### WHAT YOU NEED TO DO
Beginning with the line containing "C5: none -> 150nF (GND, n8)" and ending at the last line of the records, transcribe each line exactly. Do not include pictures.

Change detection outputs
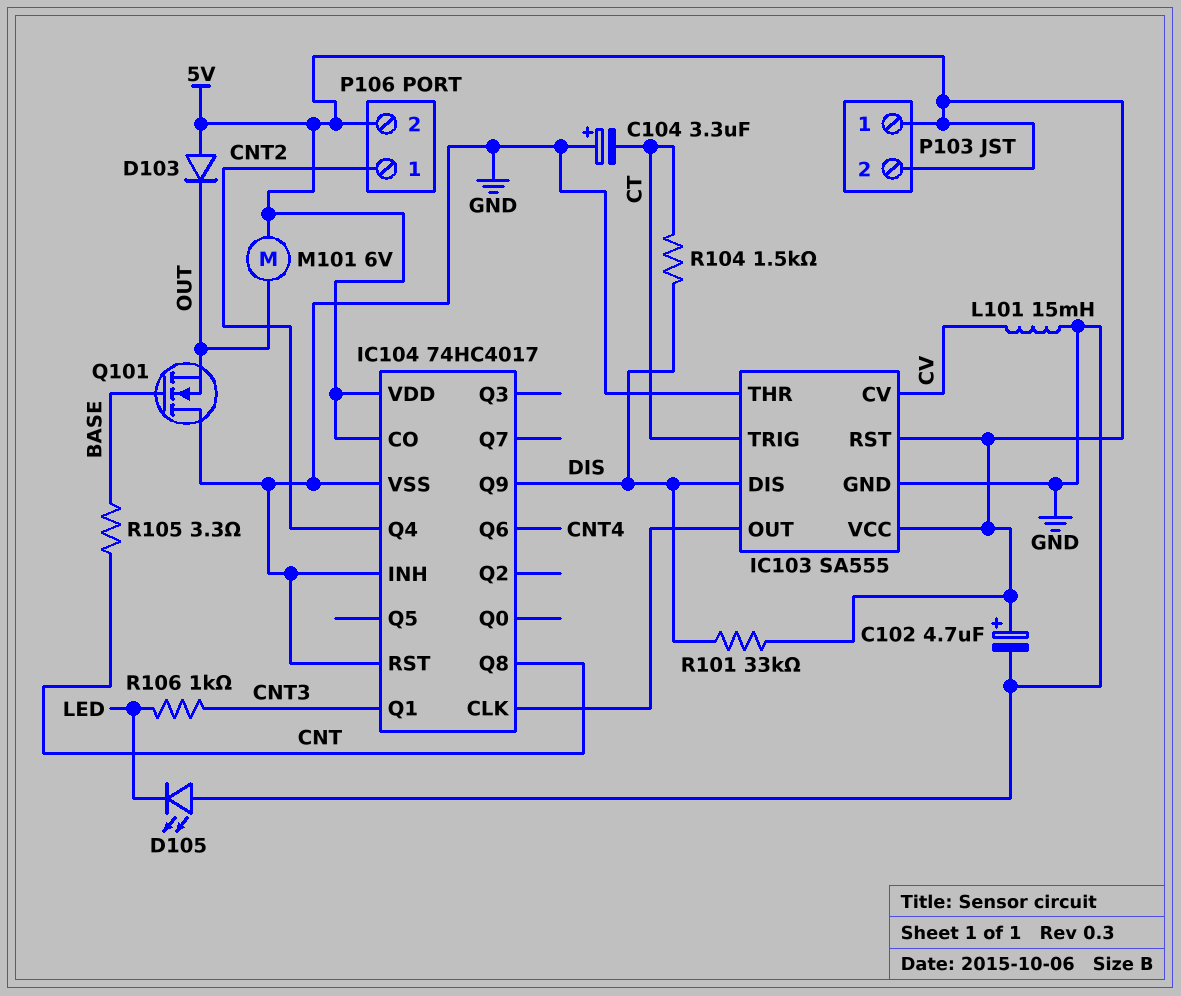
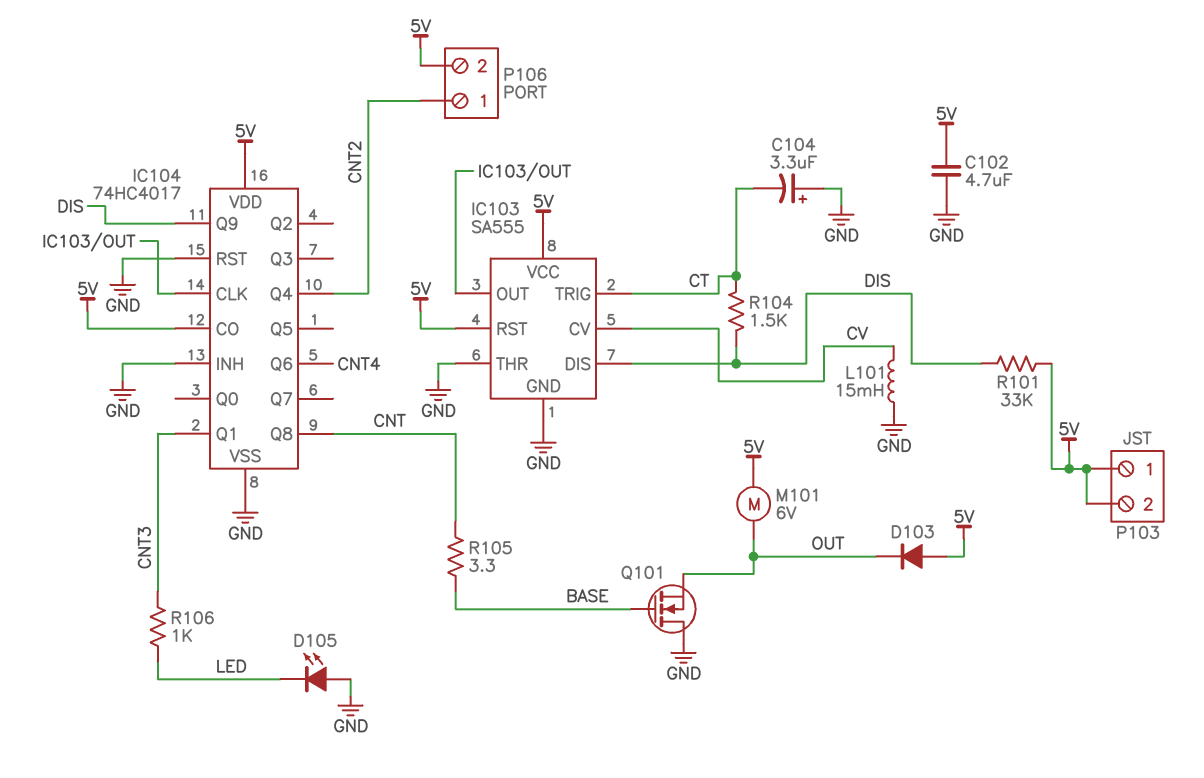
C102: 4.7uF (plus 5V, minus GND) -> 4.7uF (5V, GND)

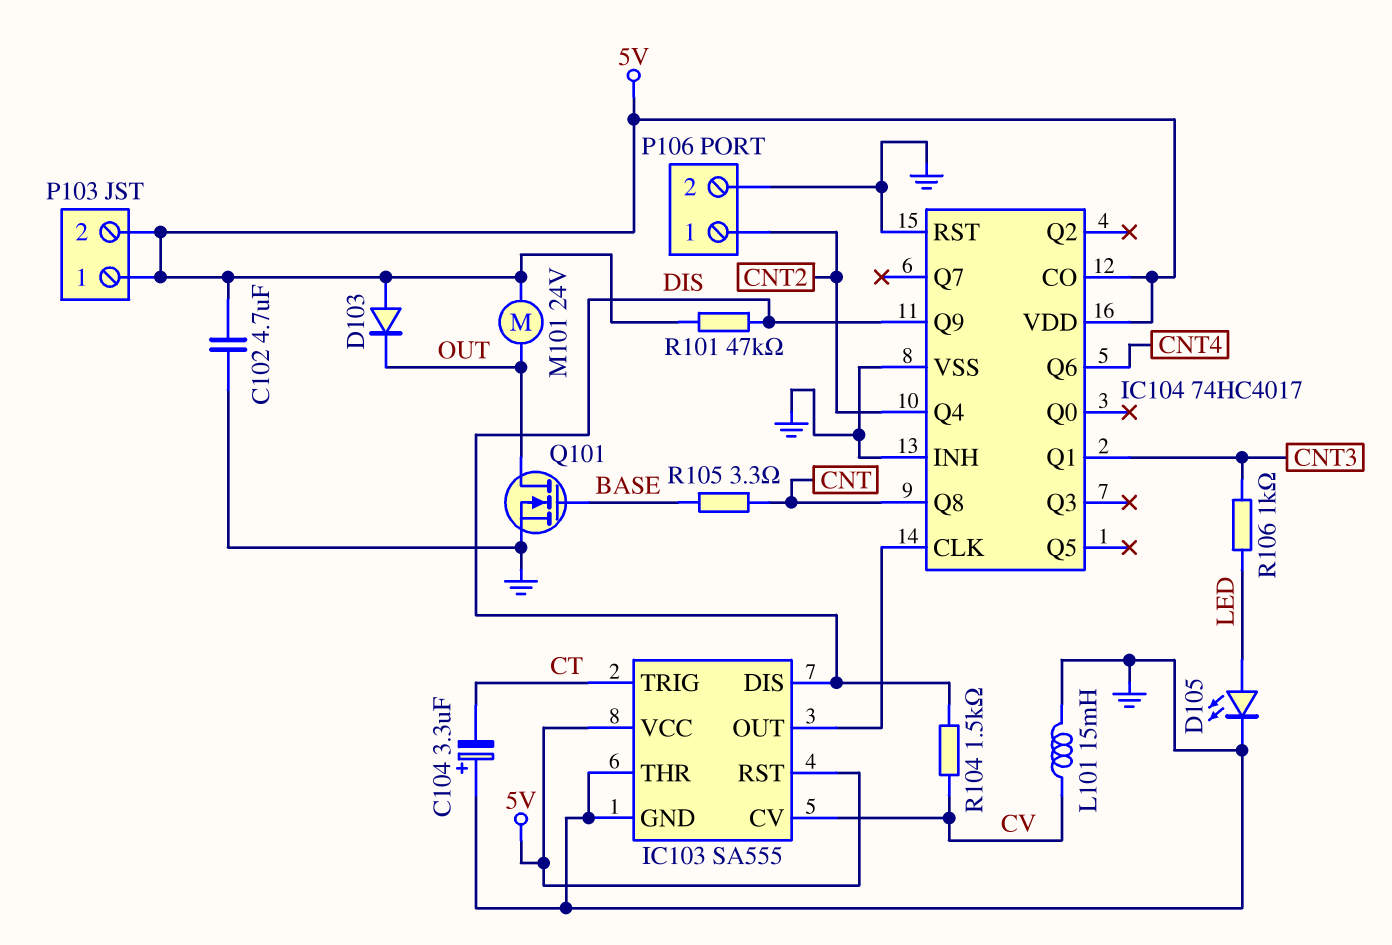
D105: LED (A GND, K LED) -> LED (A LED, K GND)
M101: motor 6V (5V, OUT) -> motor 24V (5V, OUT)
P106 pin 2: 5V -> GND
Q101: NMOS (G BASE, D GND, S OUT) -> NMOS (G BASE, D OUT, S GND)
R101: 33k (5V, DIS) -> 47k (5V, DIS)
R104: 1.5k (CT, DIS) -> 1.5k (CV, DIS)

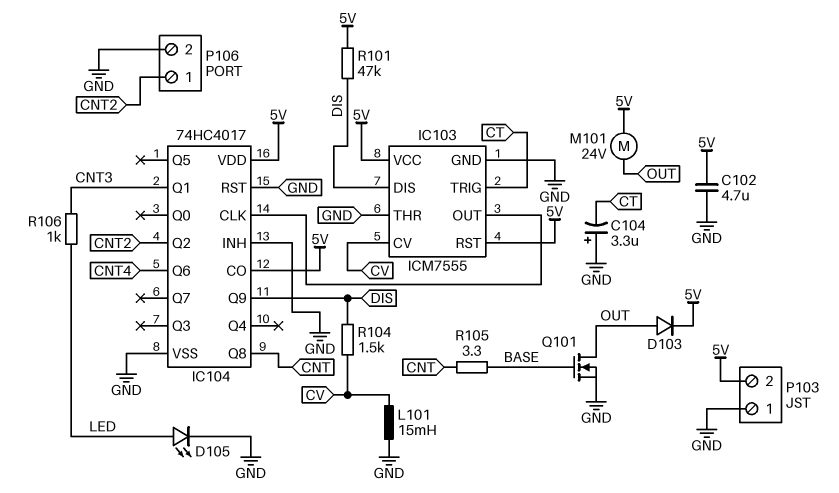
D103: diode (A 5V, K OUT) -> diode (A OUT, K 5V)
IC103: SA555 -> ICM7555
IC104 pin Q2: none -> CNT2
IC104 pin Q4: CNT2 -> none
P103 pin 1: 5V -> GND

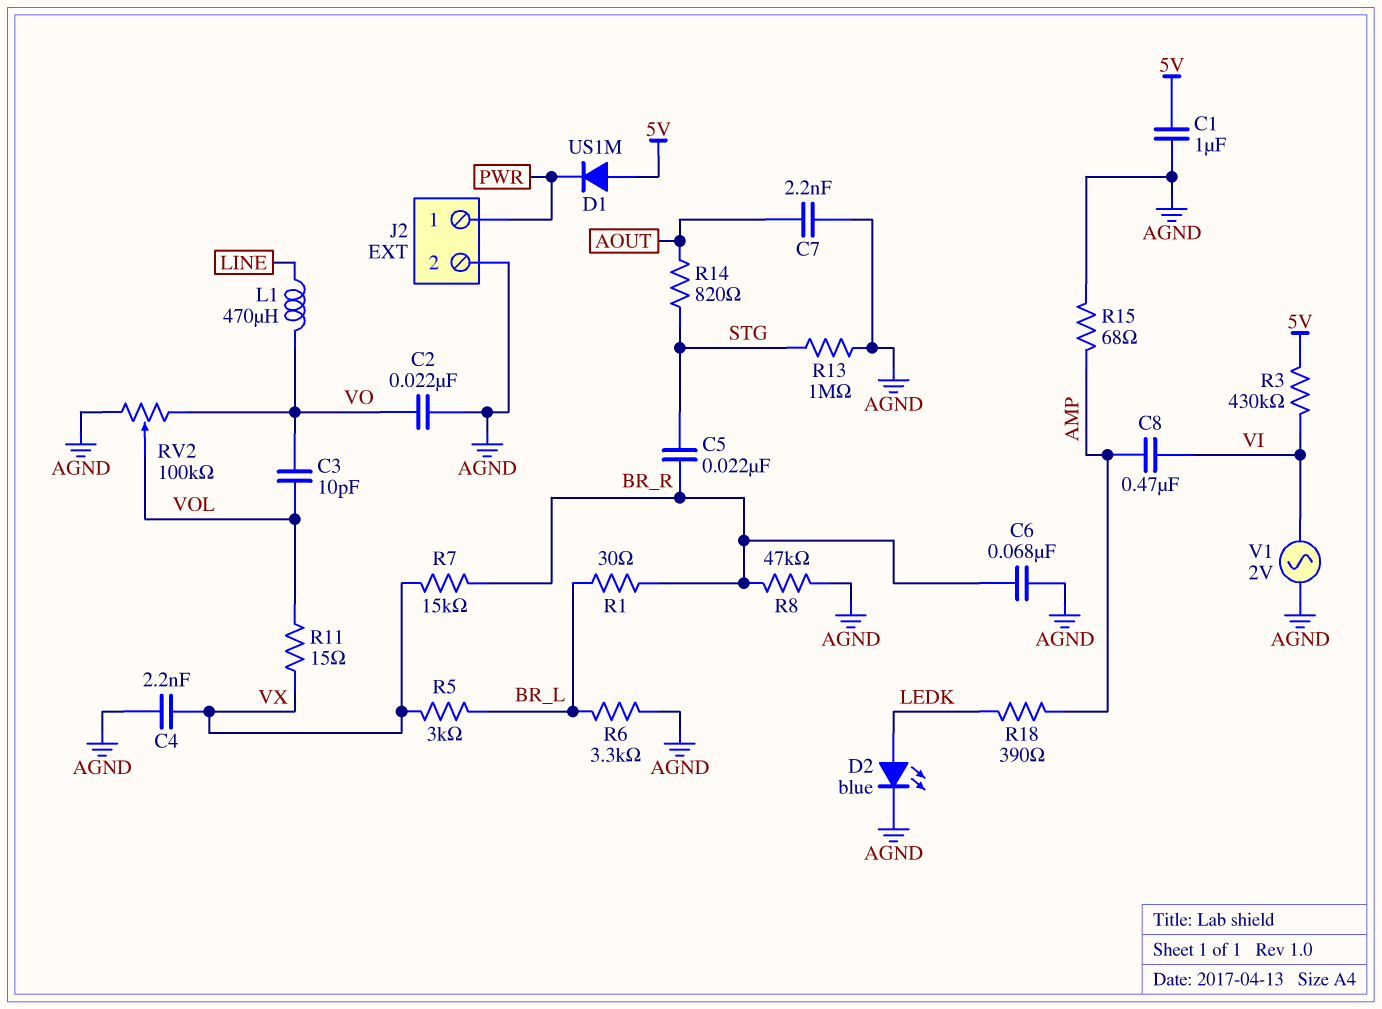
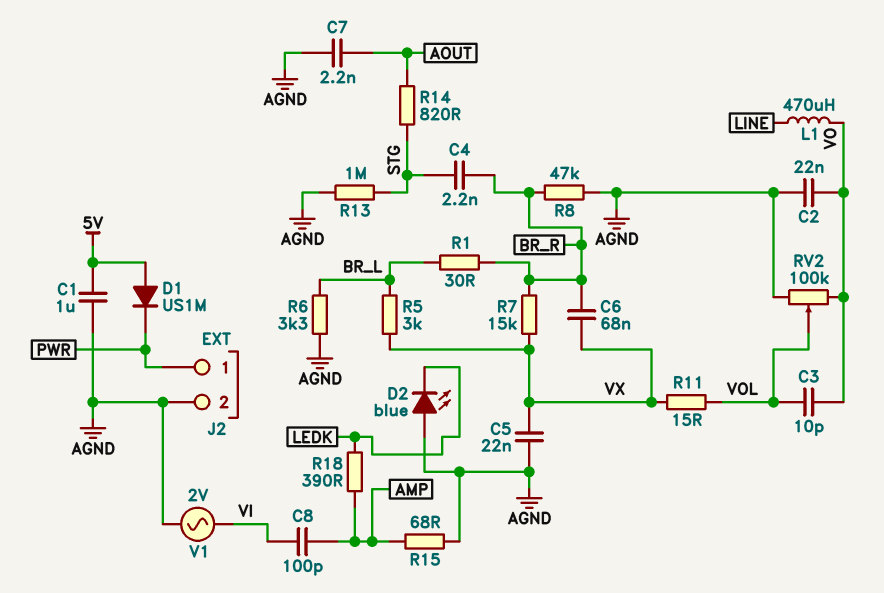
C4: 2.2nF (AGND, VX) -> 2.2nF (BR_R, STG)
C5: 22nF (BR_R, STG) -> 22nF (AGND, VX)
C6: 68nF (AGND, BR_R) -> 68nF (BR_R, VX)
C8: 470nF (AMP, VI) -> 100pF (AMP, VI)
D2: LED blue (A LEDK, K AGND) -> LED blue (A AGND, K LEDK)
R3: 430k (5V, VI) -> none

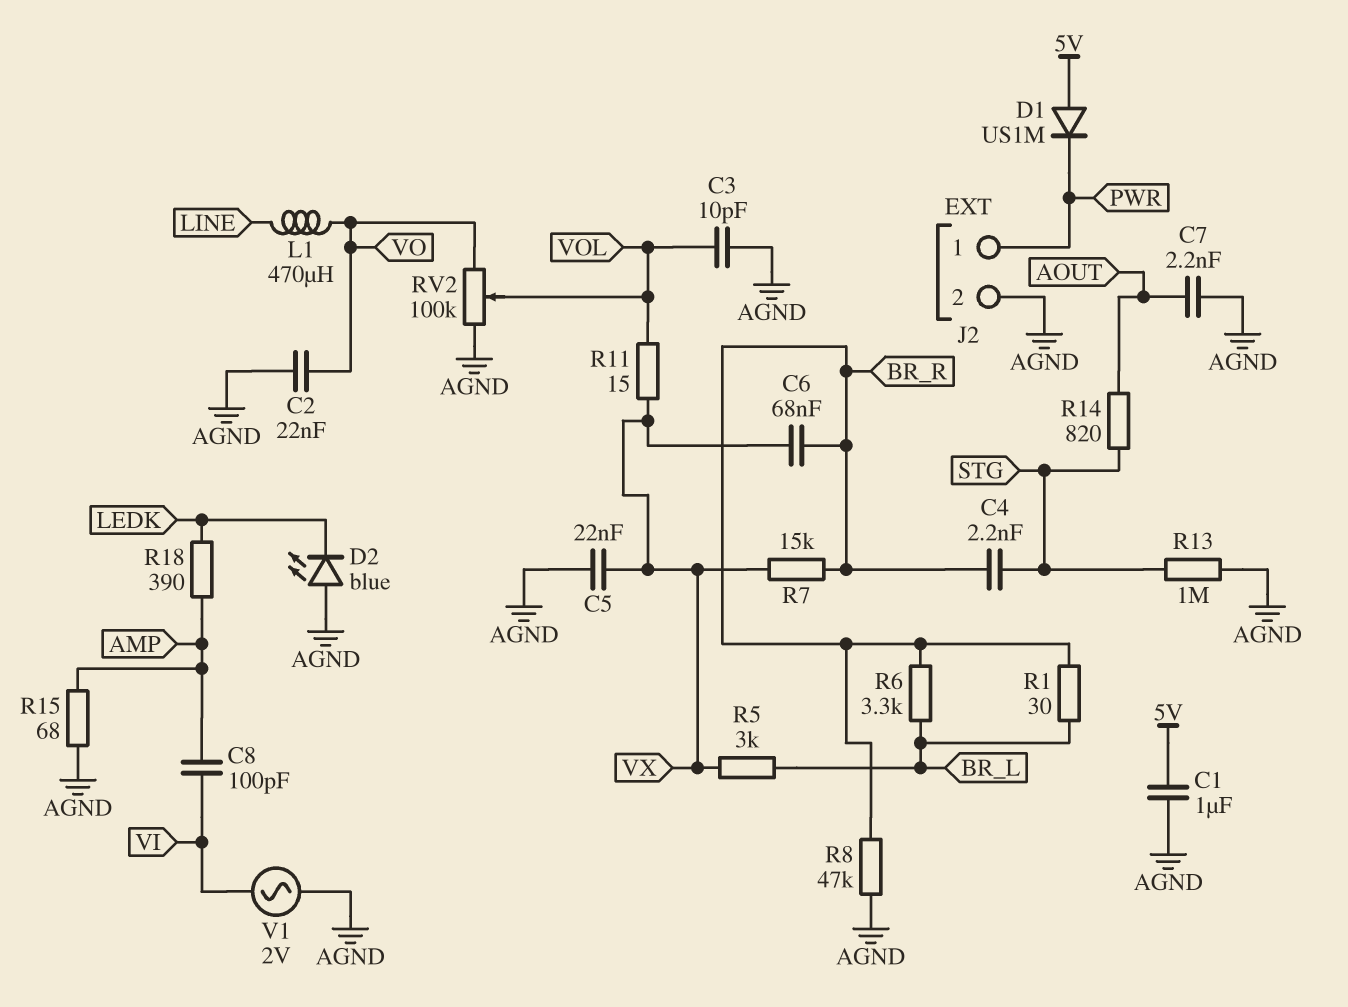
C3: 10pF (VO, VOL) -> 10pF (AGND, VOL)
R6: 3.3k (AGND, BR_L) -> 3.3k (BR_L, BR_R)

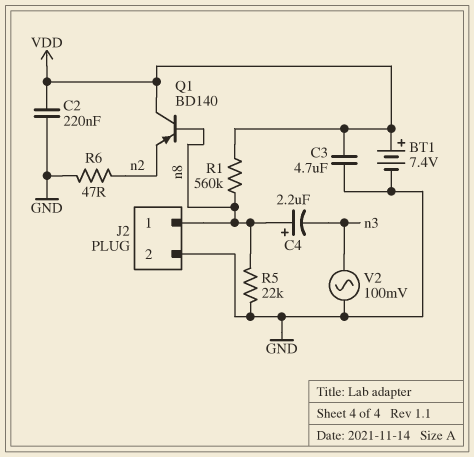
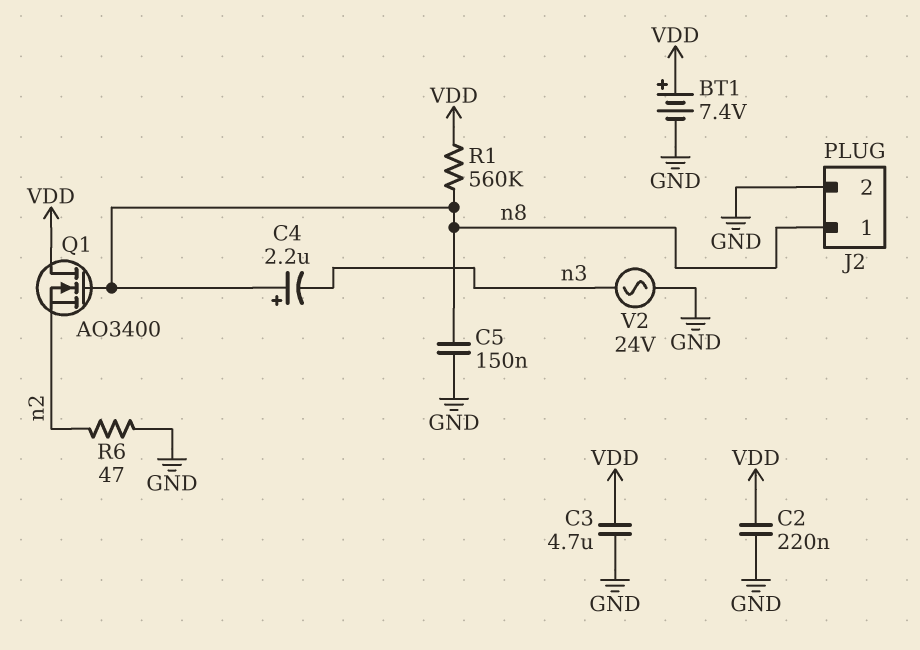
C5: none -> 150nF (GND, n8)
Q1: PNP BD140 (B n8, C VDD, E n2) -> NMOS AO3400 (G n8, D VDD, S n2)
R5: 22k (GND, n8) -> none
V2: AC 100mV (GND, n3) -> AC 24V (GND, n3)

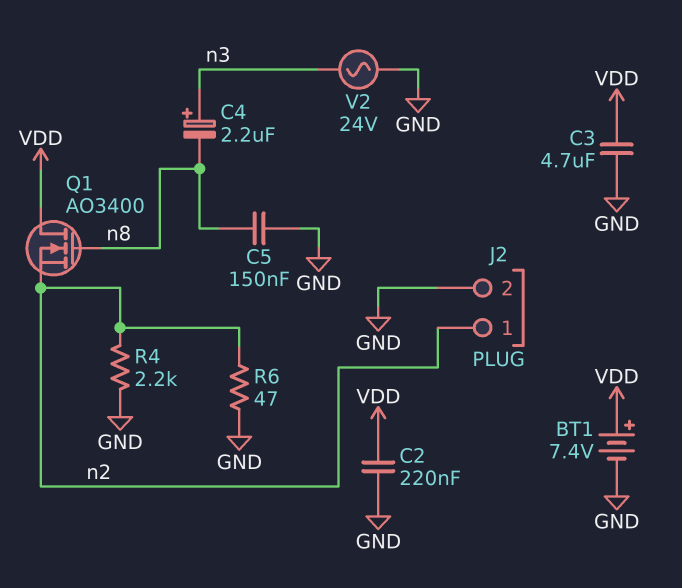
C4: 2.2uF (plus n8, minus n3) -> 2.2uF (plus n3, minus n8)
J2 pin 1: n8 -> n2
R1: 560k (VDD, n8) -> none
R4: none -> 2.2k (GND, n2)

### ANSWER AREA
C5: none -> 150nF (GND, n8)
Q1: PNP BD140 (B n8, C VDD, E n2) -> NMOS AO3400 (G n8, D VDD, S n2)
R5: 22k (GND, n8) -> none
V2: AC 100mV (GND, n3) -> AC 24V (GND, n3)

C4: 2.2uF (plus n8, minus n3) -> 2.2uF (plus n3, minus n8)
J2 pin 1: n8 -> n2
R1: 560k (VDD, n8) -> none
R4: none -> 2.2k (GND, n2)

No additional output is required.